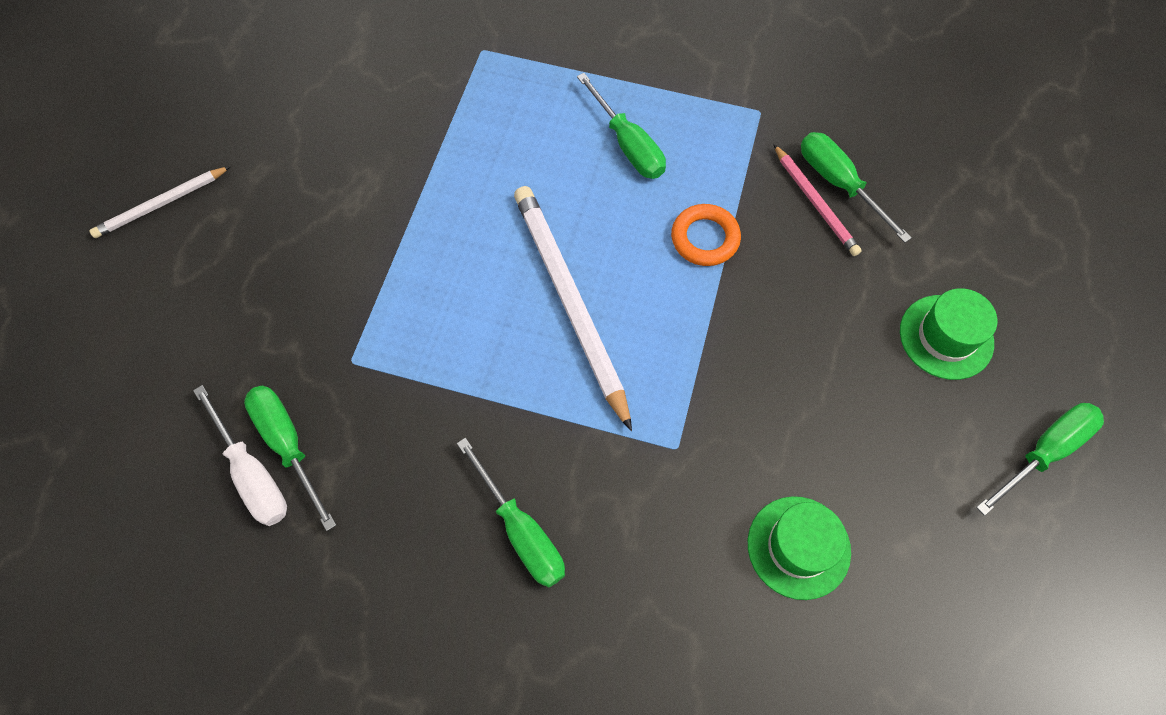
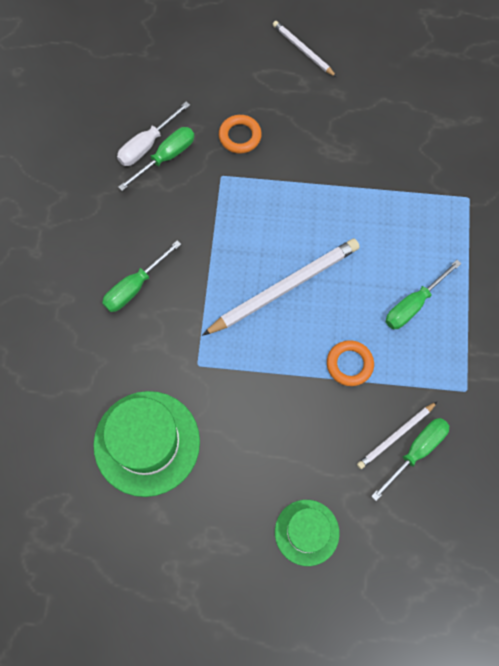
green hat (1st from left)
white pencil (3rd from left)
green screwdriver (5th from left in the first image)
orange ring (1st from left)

▸ **What you need to do**
From the line containing "white pencil (3rd from left)" through the closing line of the material above, return every line exactly and omit all others.

▸ **Written answer**
white pencil (3rd from left)
green screwdriver (5th from left in the first image)
orange ring (1st from left)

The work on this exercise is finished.